*What to produce*
Copy the listing as it is written, and leave each picture out.

*Information provided*
┄┄┄┄┄┄┄┄┄┄
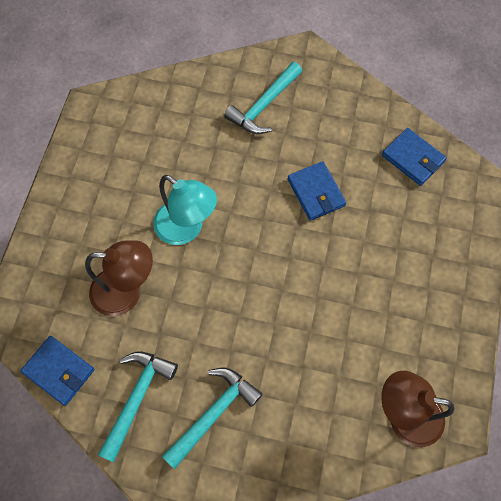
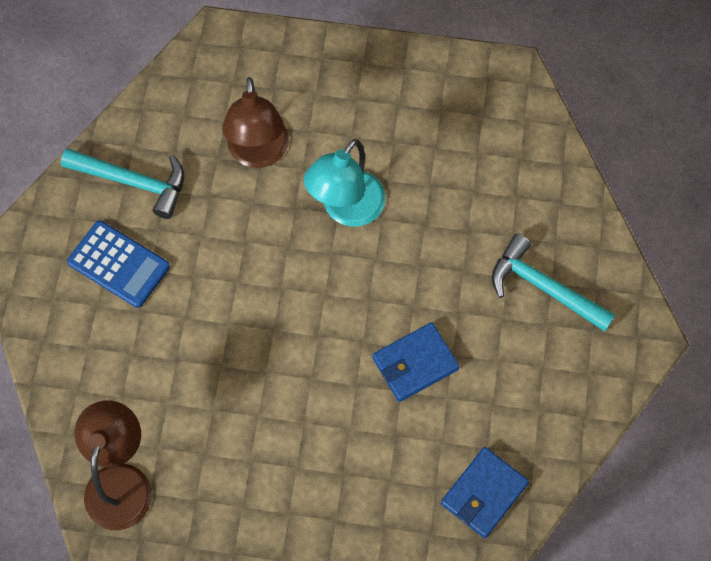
camera: 85 degrees right, 0 degrees up
(59, 371) = (161, 98): blue wallet -> none
(214, 413) = (118, 264): turquoise hammer -> blue calculator

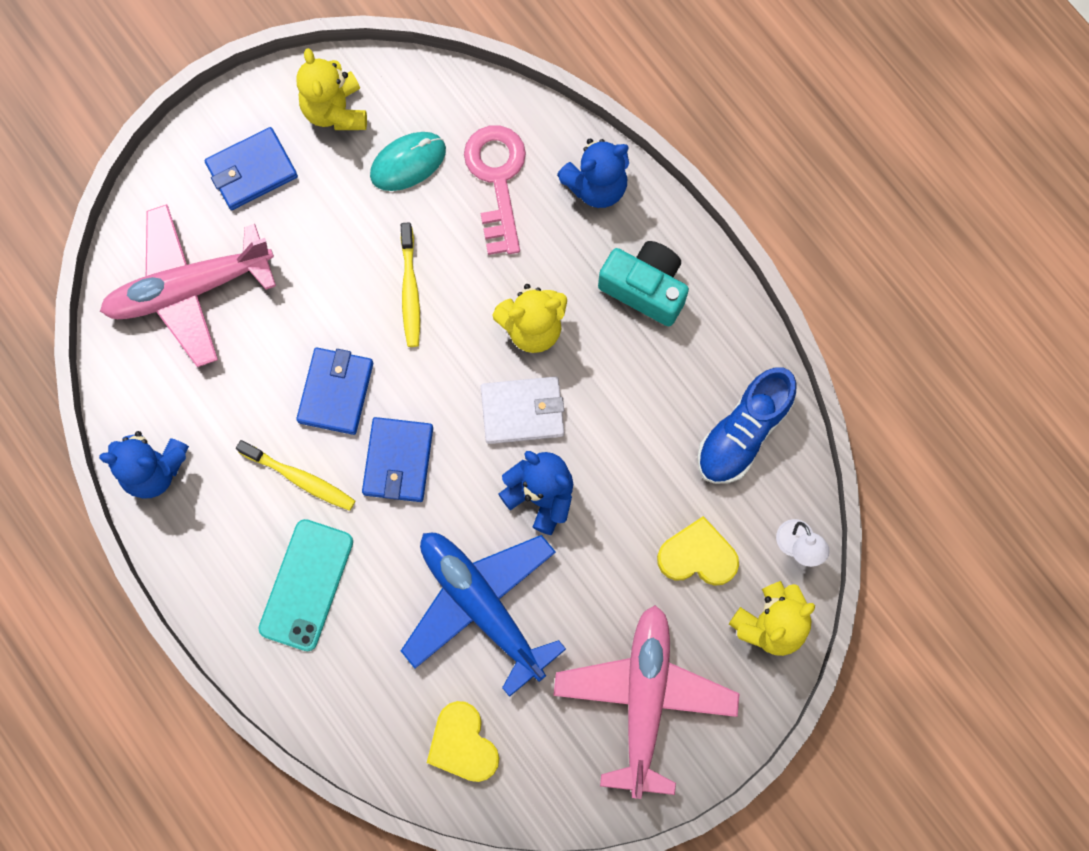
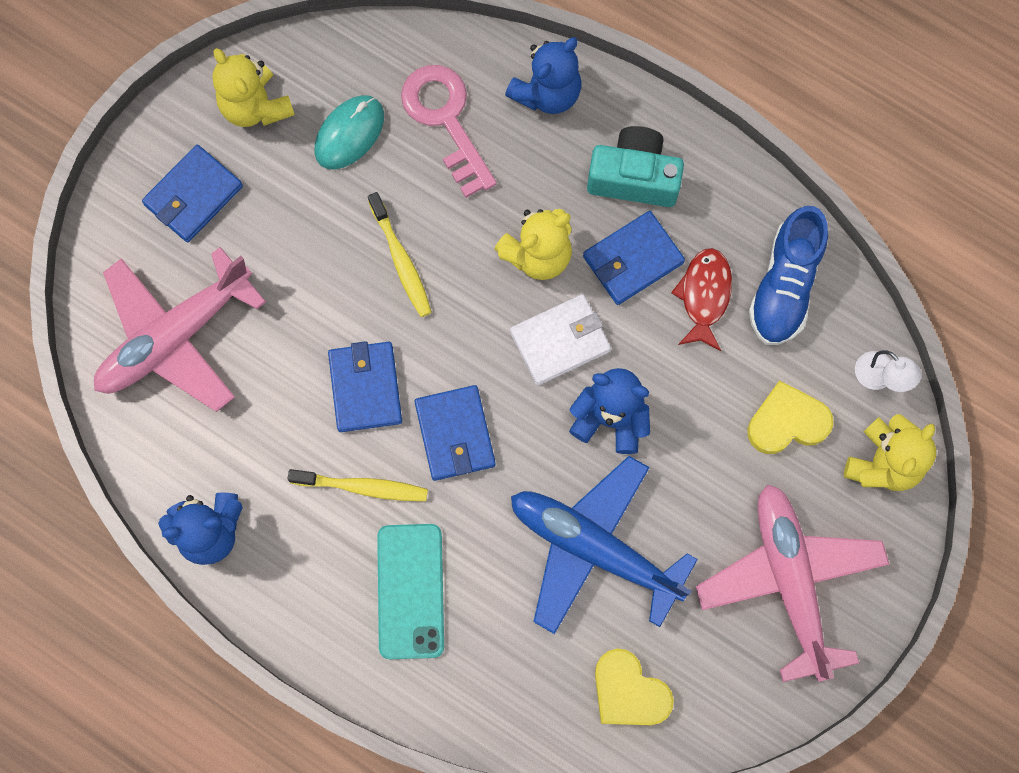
camera: 20 degrees left, 0 degrees up
(615, 361) = (633, 259): none -> blue wallet
(667, 416) = (704, 296): none -> red fish

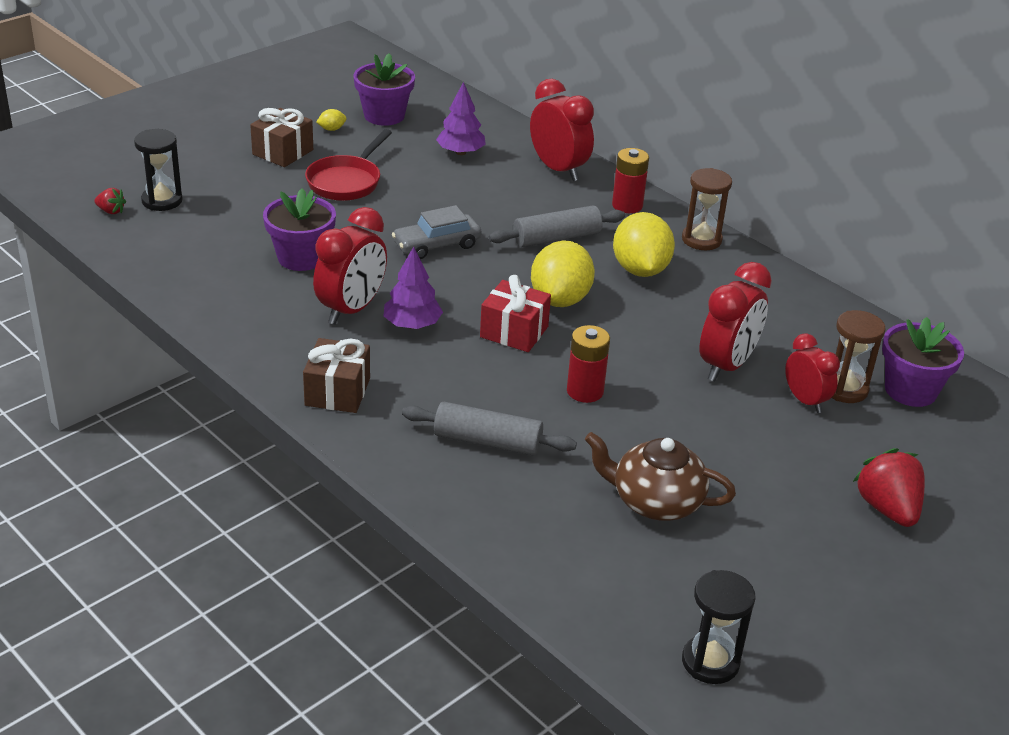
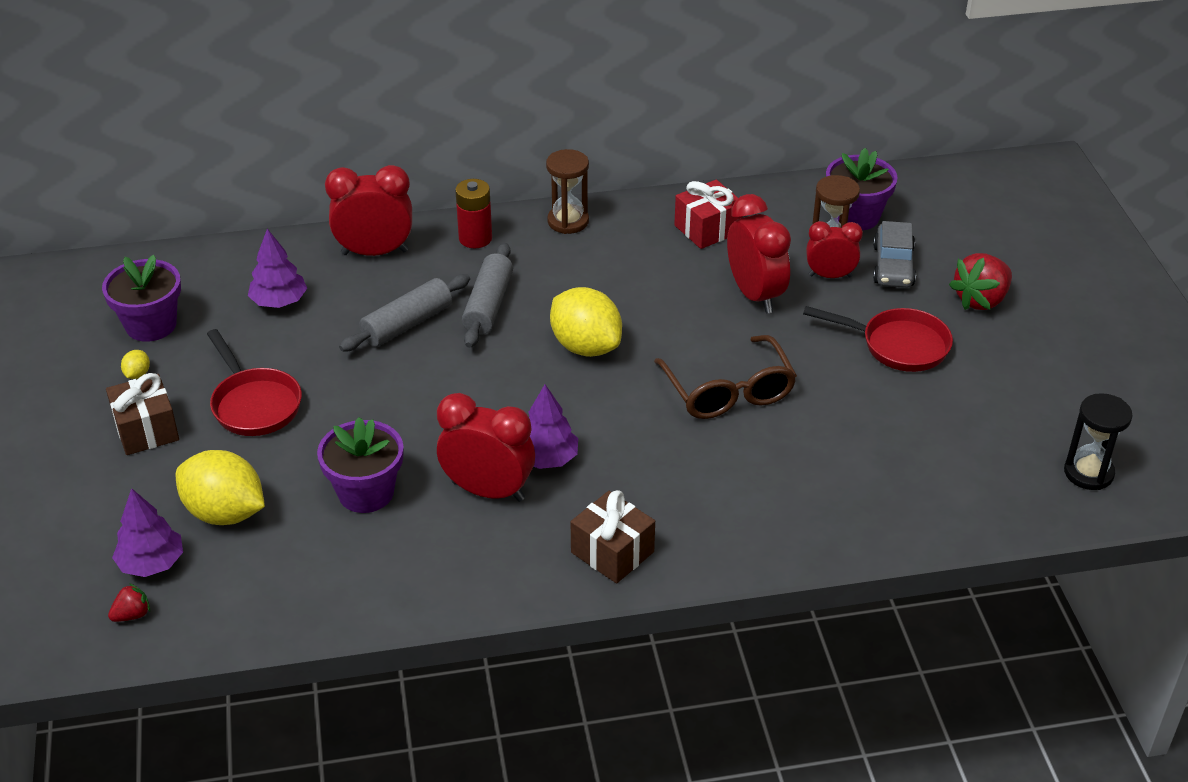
camera: 55 degrees left, 5 degrees up
(162, 201) = (151, 563): black hourglass -> purple tree
(351, 310) = (488, 491): red clock -> red clock turned 45 degrees counterclockwise
(437, 245) = (429, 388): grey car -> grey car (893, 266)
(487, 441) = (754, 482): grey rolling pin -> grey rolling pin (407, 324)
(514, 332) = (611, 397): red gift -> red gift (707, 229)
(585, 391) = (728, 392): red battery -> brown glasses
(640, 270) = (582, 278): yellow lemon -> yellow lemon (225, 513)
(655, 501) = (896, 417): brown teapot -> none
(756, 473) = (898, 345): none -> red pan
(887, 509) = (981, 300): red strawberry -> red strawberry turned 60 degrees counterclockwise

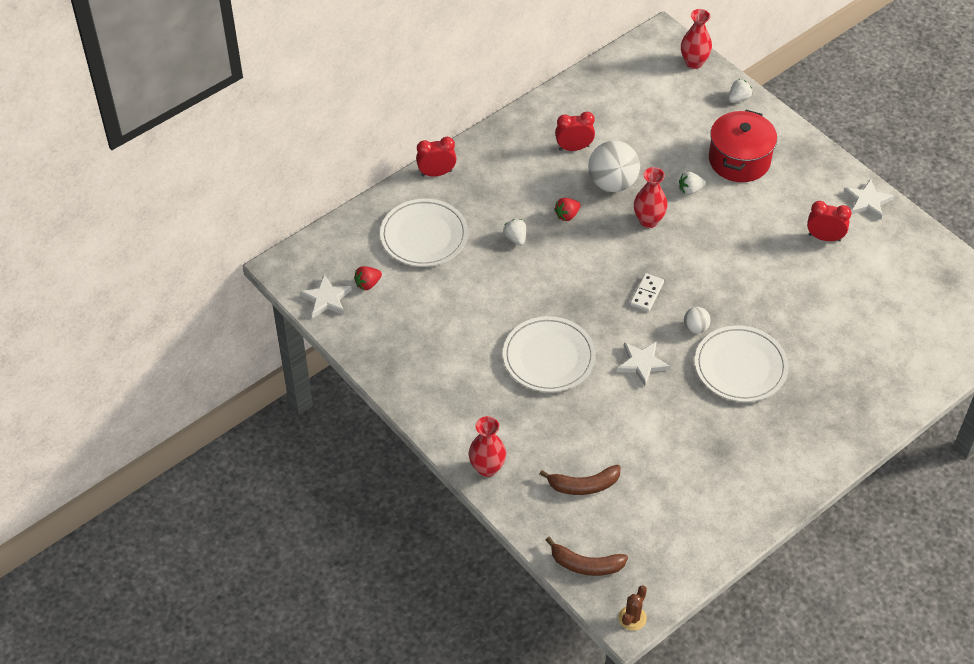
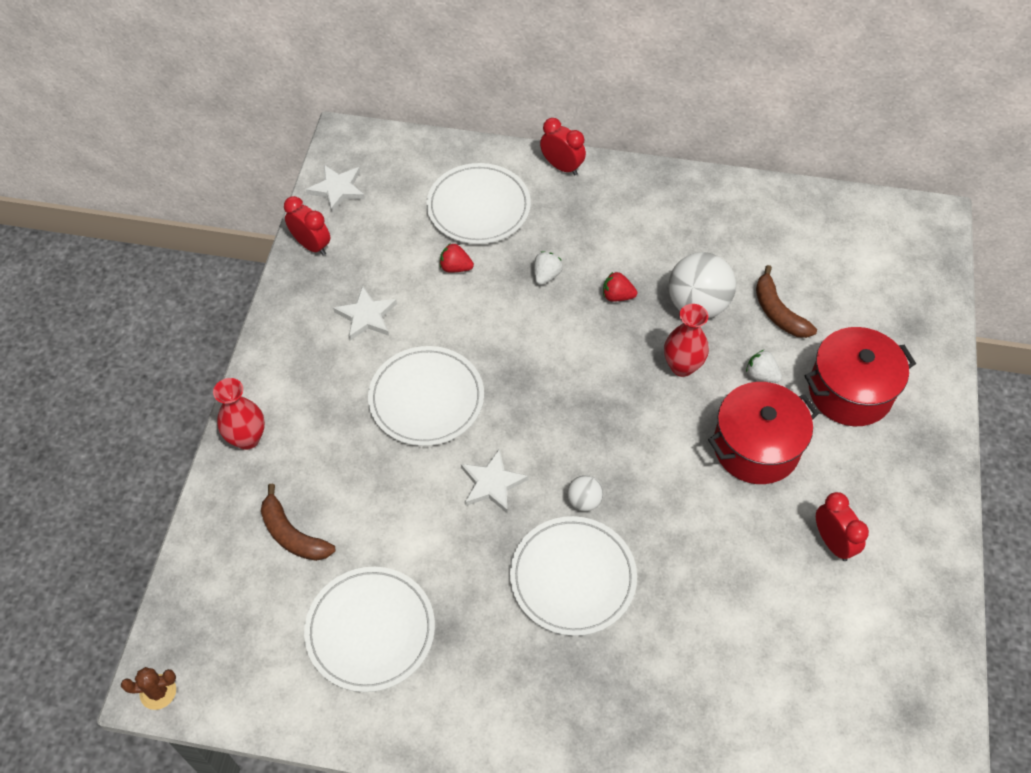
camera: 50 degrees right, 5 degrees up
(368, 284) = (382, 206): red strawberry -> red strawberry (455, 267)
(574, 148) = (707, 245): red clock -> red clock (311, 245)
(586, 565) = (194, 603): brown banana -> brown banana (778, 312)
(646, 294) = (586, 428): white domino -> none
(687, 485) = (370, 630): none -> white plate
(694, 62) = (933, 266): red vase -> none
(735, 227) = (756, 447): none -> red pot
(738, 99) = (932, 335): white strawberry -> none
(867, 201) = (931, 551): white star -> white star (366, 316)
┄┄┄┄┄┄┄┄┄┄
*Written answer*
camera: 85 degrees right, 0 degrees up
(59, 371) = (161, 98): blue wallet -> none
(214, 413) = (118, 264): turquoise hammer -> blue calculator

camera: 20 degrees left, 0 degrees up
(615, 361) = (633, 259): none -> blue wallet
(667, 416) = (704, 296): none -> red fish

camera: 55 degrees left, 5 degrees up
(162, 201) = (151, 563): black hourglass -> purple tree
(351, 310) = (488, 491): red clock -> red clock turned 45 degrees counterclockwise
(437, 245) = (429, 388): grey car -> grey car (893, 266)
(487, 441) = (754, 482): grey rolling pin -> grey rolling pin (407, 324)
(514, 332) = (611, 397): red gift -> red gift (707, 229)
(585, 391) = (728, 392): red battery -> brown glasses
(640, 270) = (582, 278): yellow lemon -> yellow lemon (225, 513)
(655, 501) = (896, 417): brown teapot -> none
(756, 473) = (898, 345): none -> red pan
(887, 509) = (981, 300): red strawberry -> red strawberry turned 60 degrees counterclockwise

camera: 50 degrees right, 5 degrees up
(368, 284) = (382, 206): red strawberry -> red strawberry (455, 267)
(574, 148) = (707, 245): red clock -> red clock (311, 245)
(586, 565) = (194, 603): brown banana -> brown banana (778, 312)
(646, 294) = (586, 428): white domino -> none
(687, 485) = (370, 630): none -> white plate
(694, 62) = (933, 266): red vase -> none
(735, 227) = (756, 447): none -> red pot
(738, 99) = (932, 335): white strawberry -> none
(867, 201) = (931, 551): white star -> white star (366, 316)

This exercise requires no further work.